__Work item__:
Exact copy, pictures excluded: please retype the lines from the start of the material through the line containing "RV1: 1M (GND, VCC, wiper", both ends included, and nothing more.

---

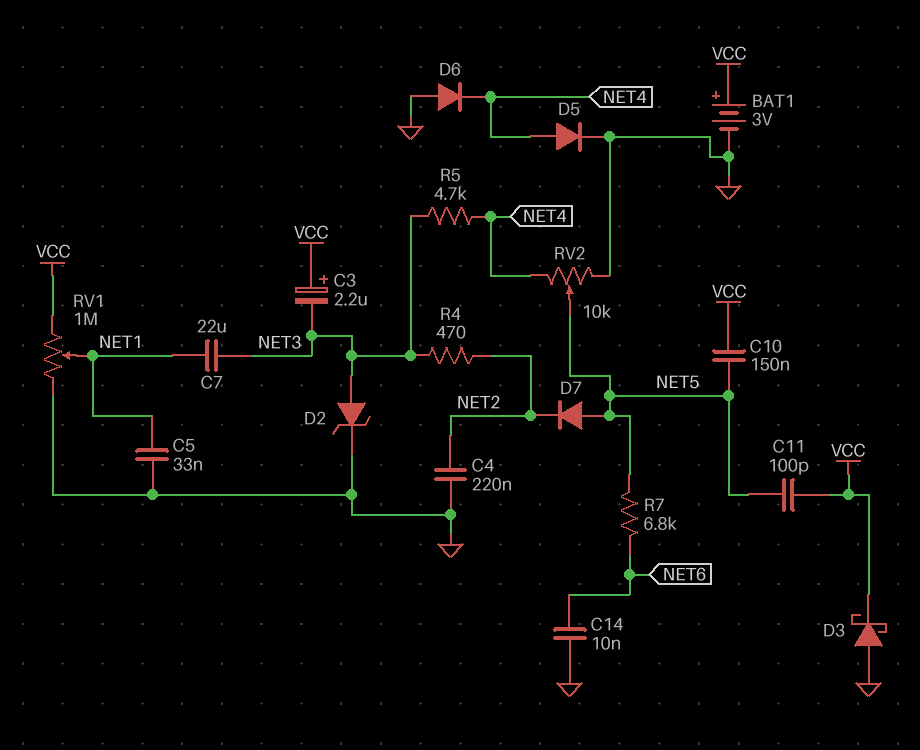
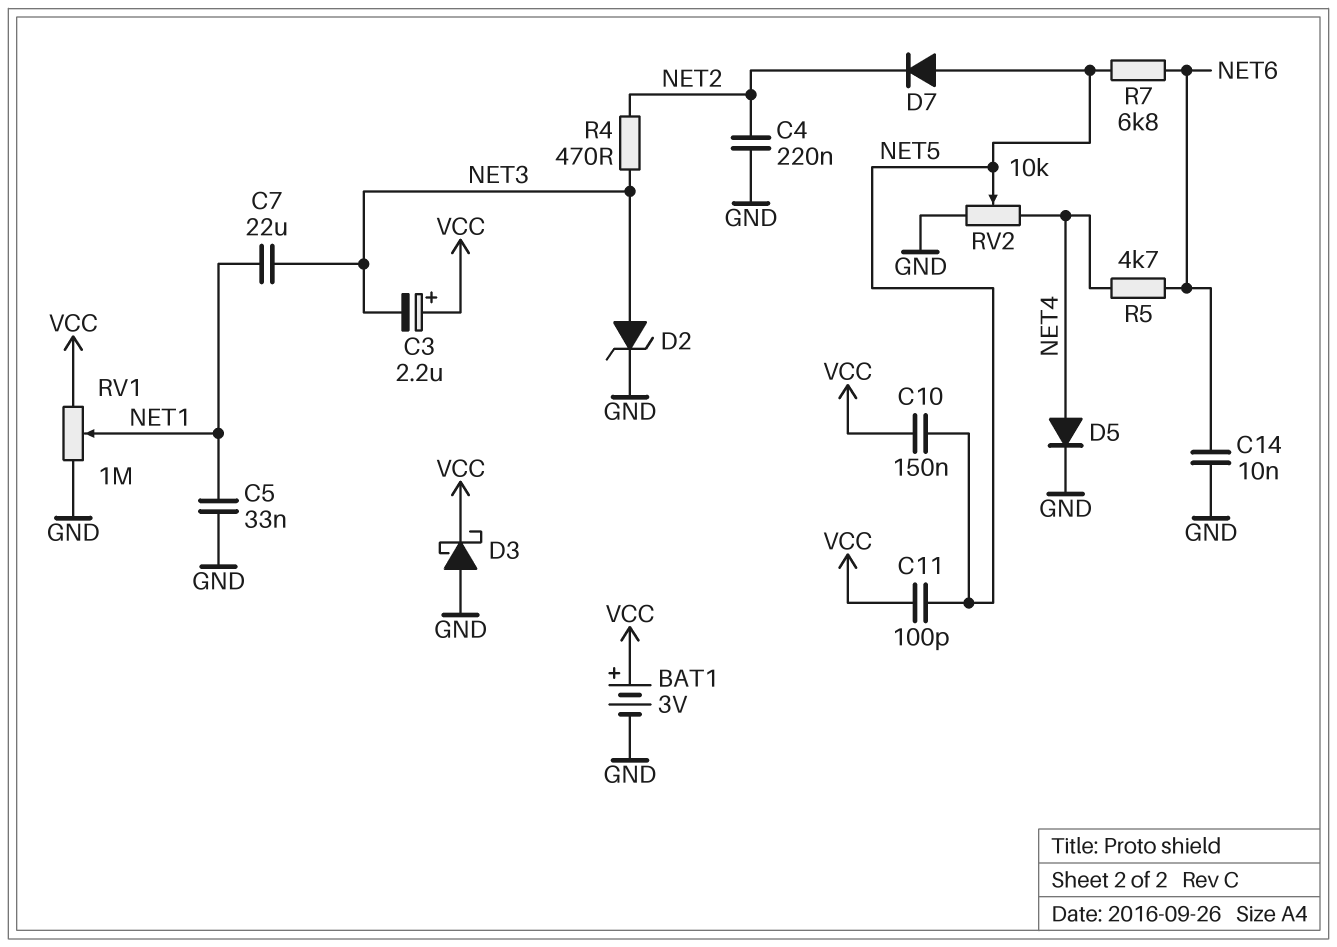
D6: diode (A GND, K NET4) -> none
R5: 4.7k (NET3, NET4) -> 4.7k (NET4, NET6)

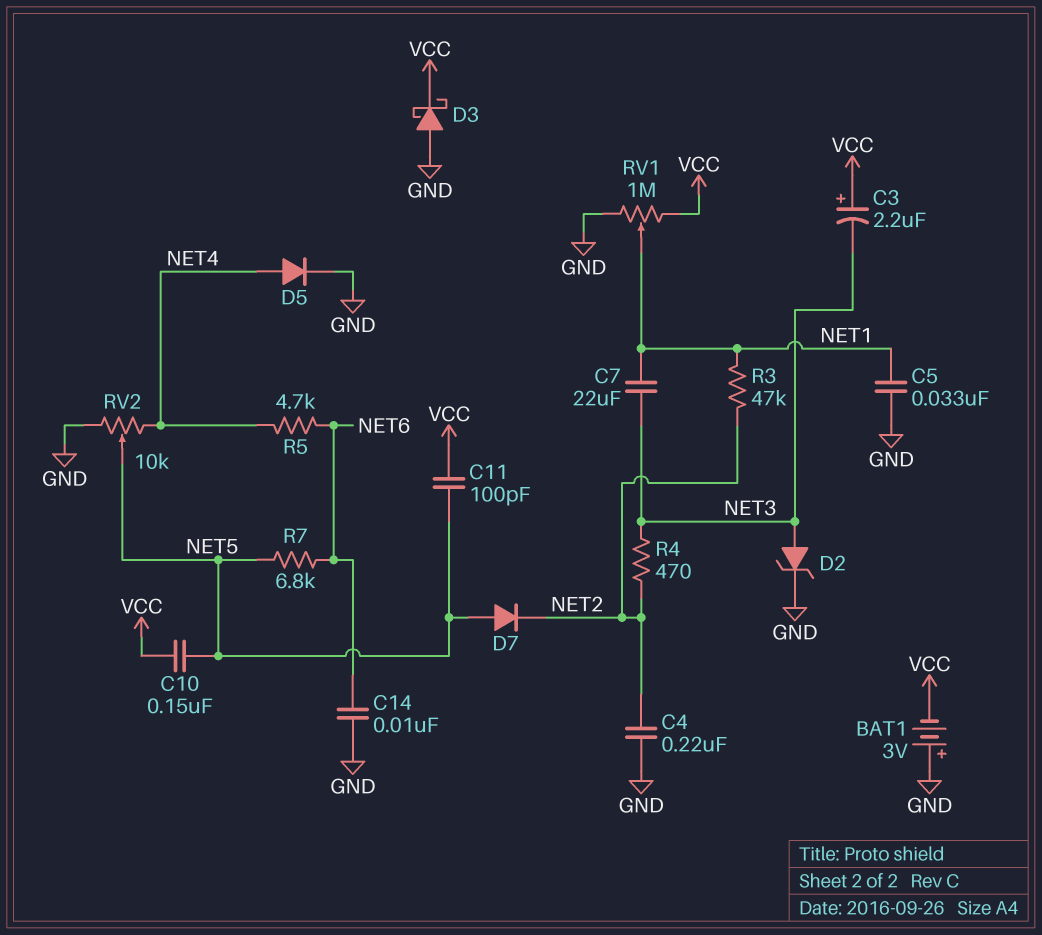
BAT1: 3V (plus VCC, minus GND) -> 3V (plus GND, minus VCC)
R3: none -> 47k (NET1, NET2)

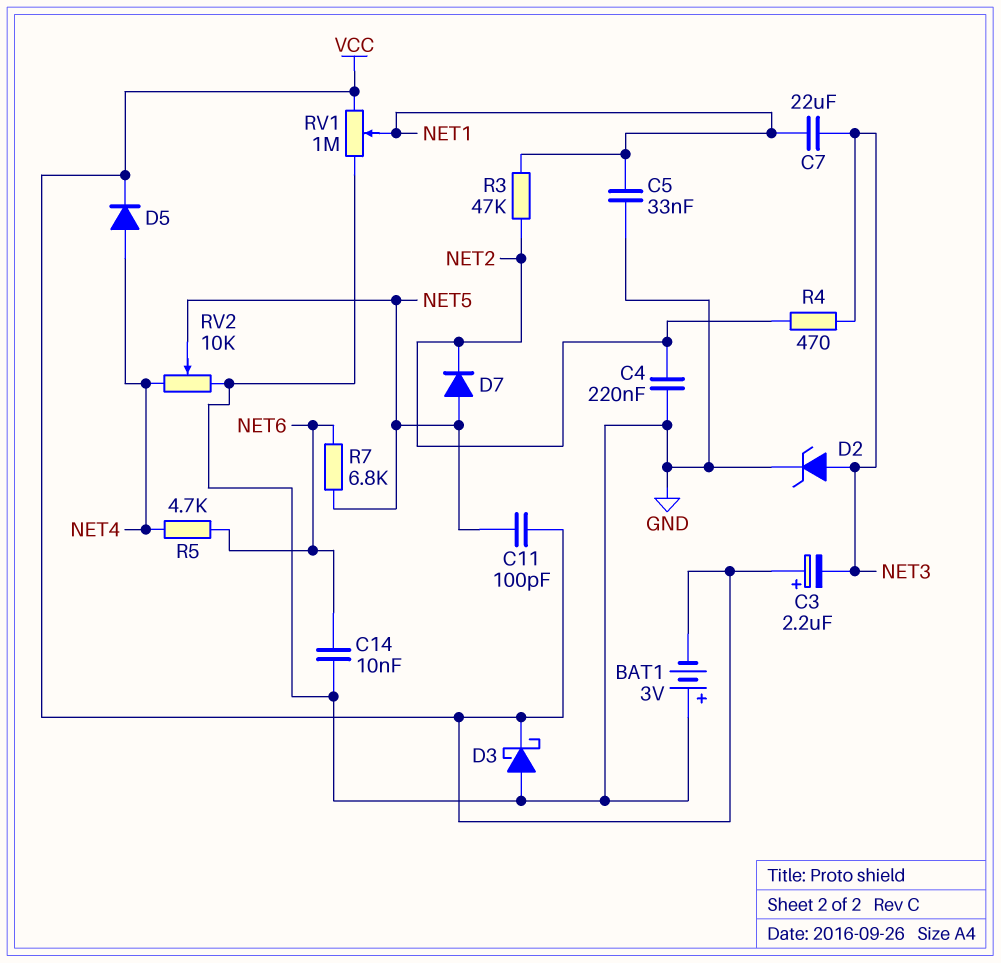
C10: 150nF (NET5, VCC) -> none
D5: diode (A NET4, K GND) -> diode (A NET4, K VCC)

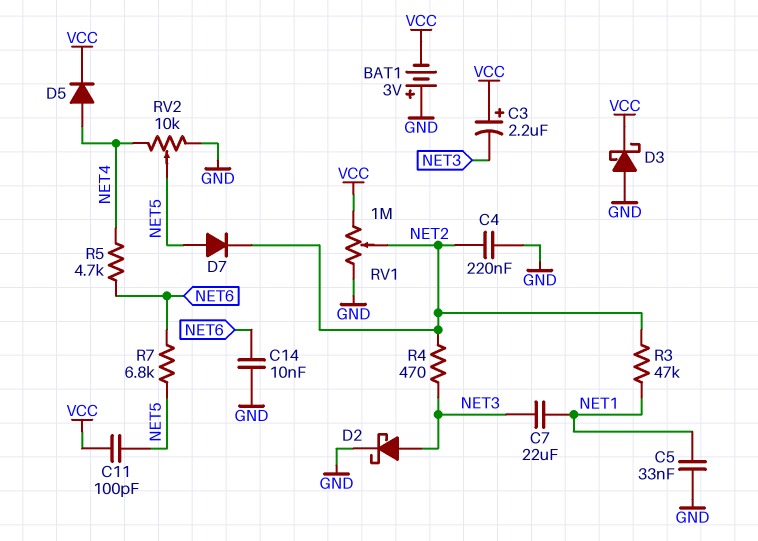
D2: zener (A NET3, K GND) -> schottky (A NET3, K GND)
RV1: 1M (GND, VCC, wiper NET1) -> 1M (GND, VCC, wiper NET2)

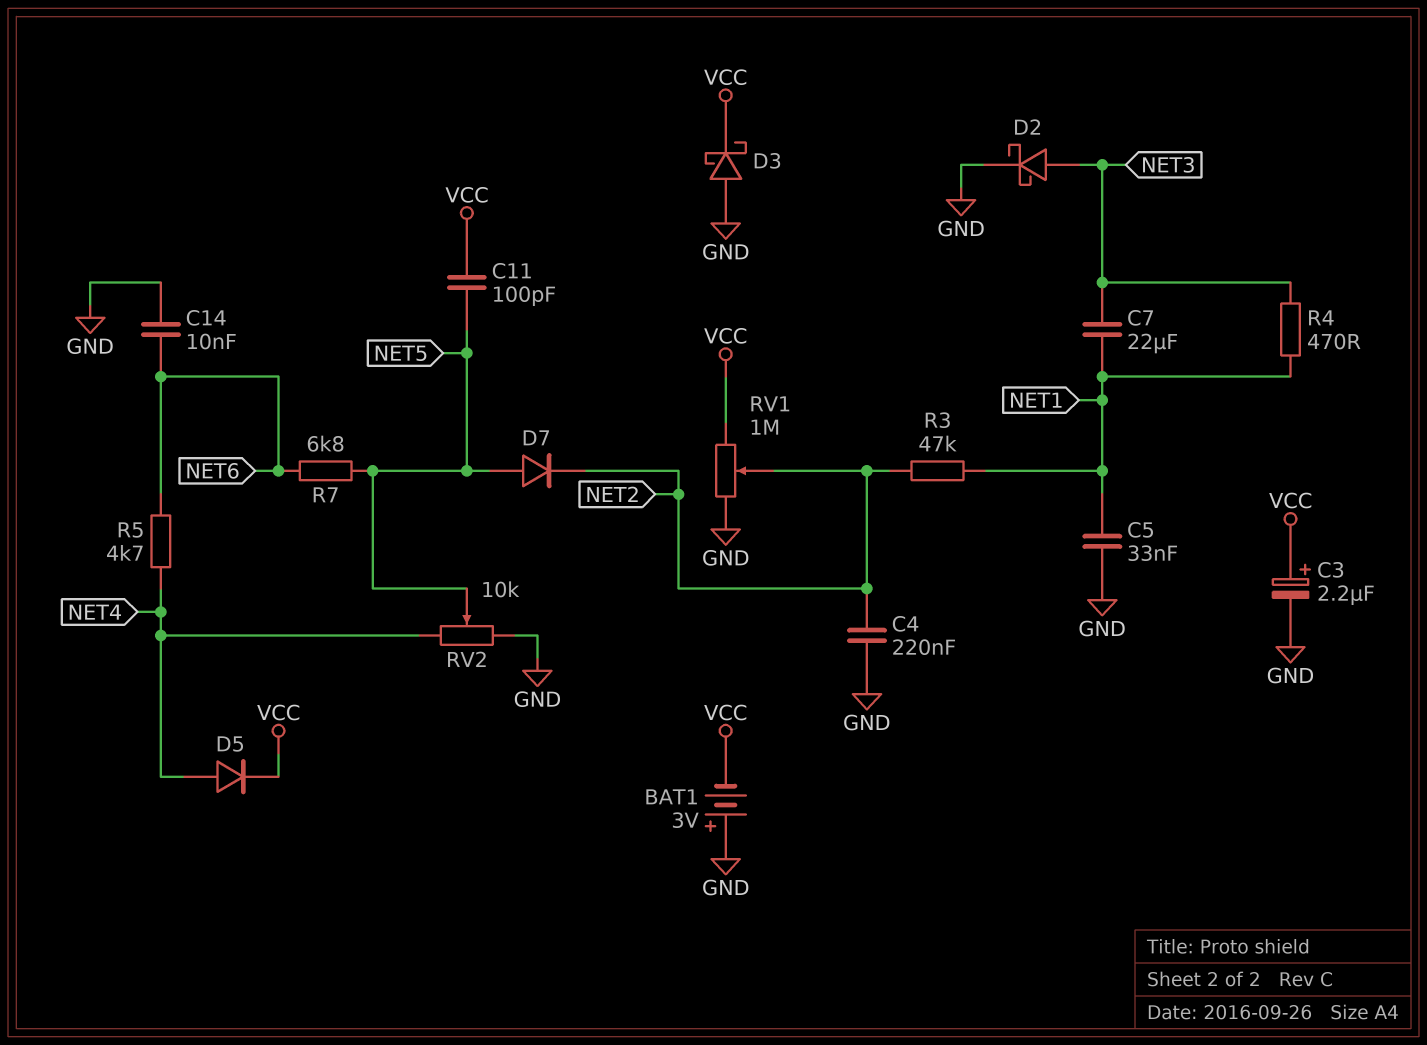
C3: 2.2uF (plus VCC, minus NET3) -> 2.2uF (plus VCC, minus GND)
R4: 470 (NET2, NET3) -> 470 (NET1, NET3)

---

__Answer to this task__:
D6: diode (A GND, K NET4) -> none
R5: 4.7k (NET3, NET4) -> 4.7k (NET4, NET6)

BAT1: 3V (plus VCC, minus GND) -> 3V (plus GND, minus VCC)
R3: none -> 47k (NET1, NET2)

C10: 150nF (NET5, VCC) -> none
D5: diode (A NET4, K GND) -> diode (A NET4, K VCC)

D2: zener (A NET3, K GND) -> schottky (A NET3, K GND)
RV1: 1M (GND, VCC, wiper NET1) -> 1M (GND, VCC, wiper NET2)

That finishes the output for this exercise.